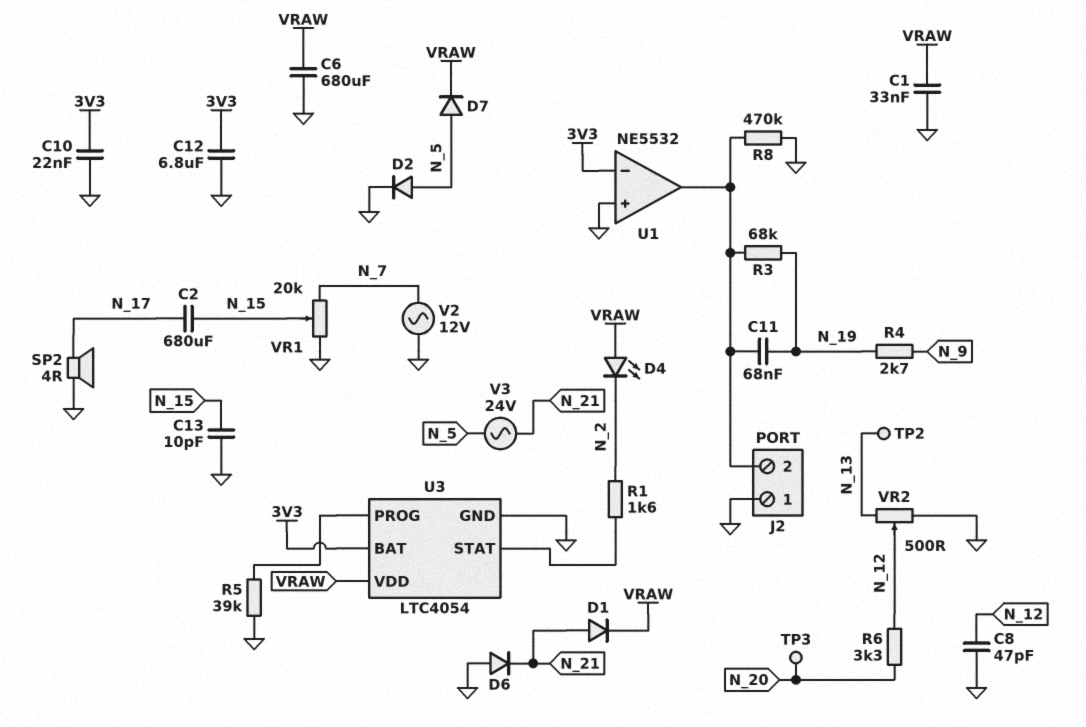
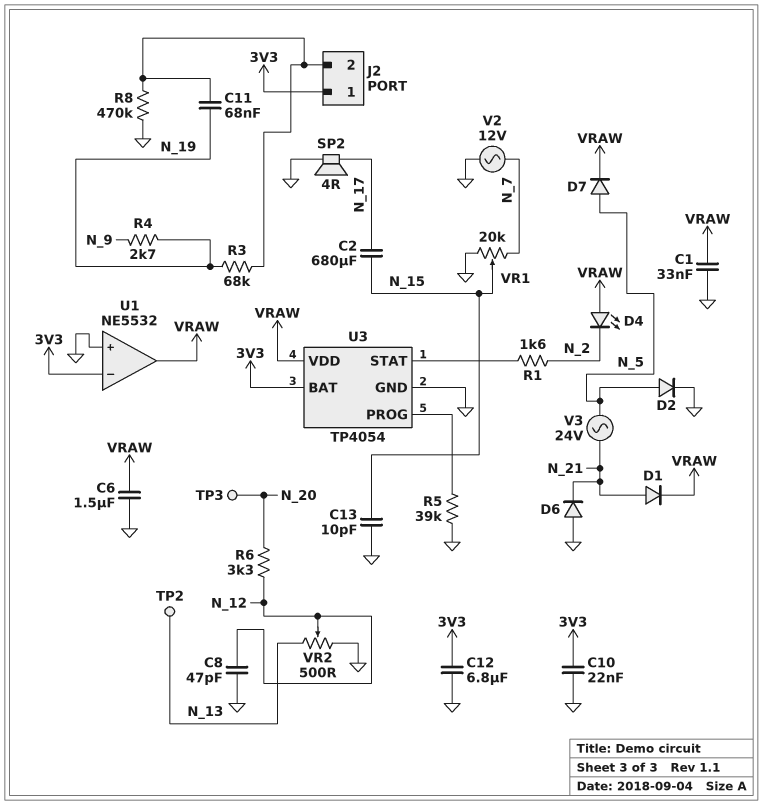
C6: 680uF (GND, VRAW) -> 1.5uF (GND, VRAW)
J2 pin 1: GND -> 3V3
U1 pin out: J2/2 -> VRAW
U3: LTC4054 -> TP4054

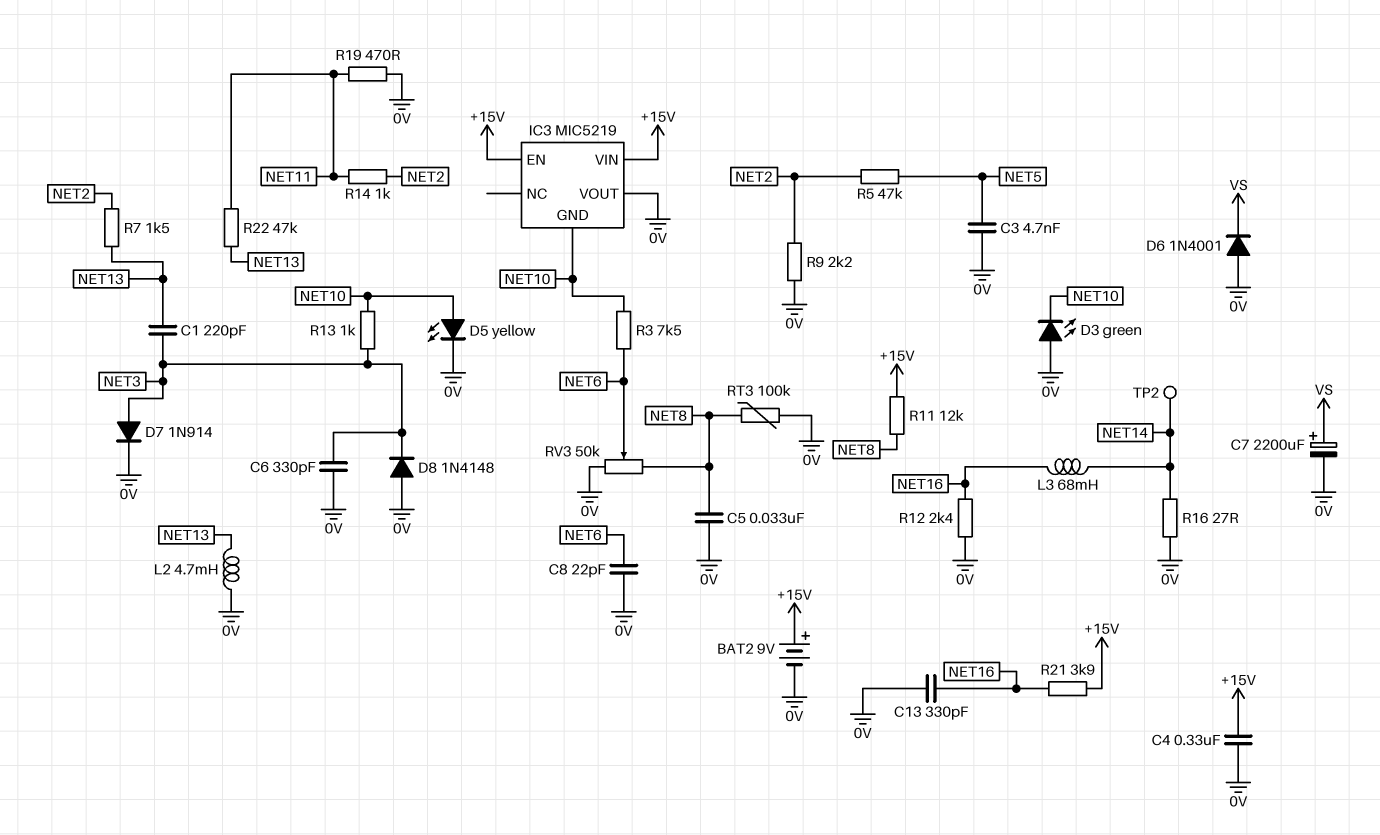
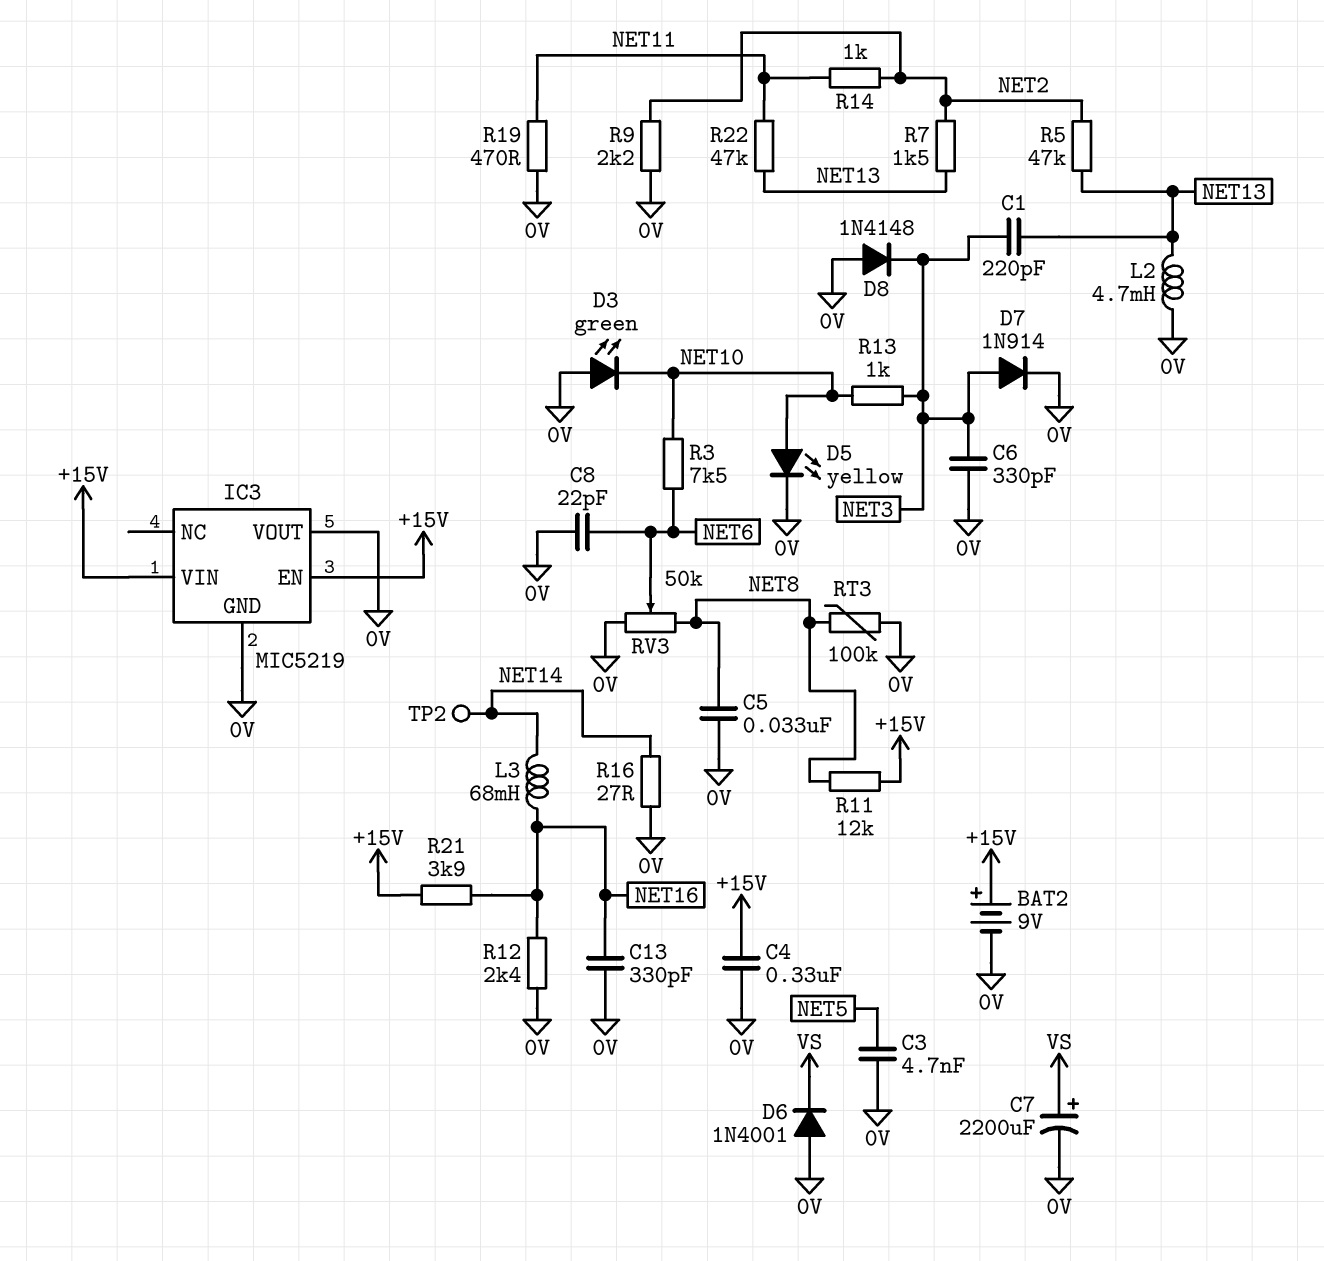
IC3 pin GND: NET10 -> 0V
R5: 47k (NET2, NET5) -> 47k (NET2, NET13)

__Try it__
Starting at the line with "IC3 pin GND: NET10 -> 0V", copy every line up to and including the last one in the entries above.

__Problem solution__
IC3 pin GND: NET10 -> 0V
R5: 47k (NET2, NET5) -> 47k (NET2, NET13)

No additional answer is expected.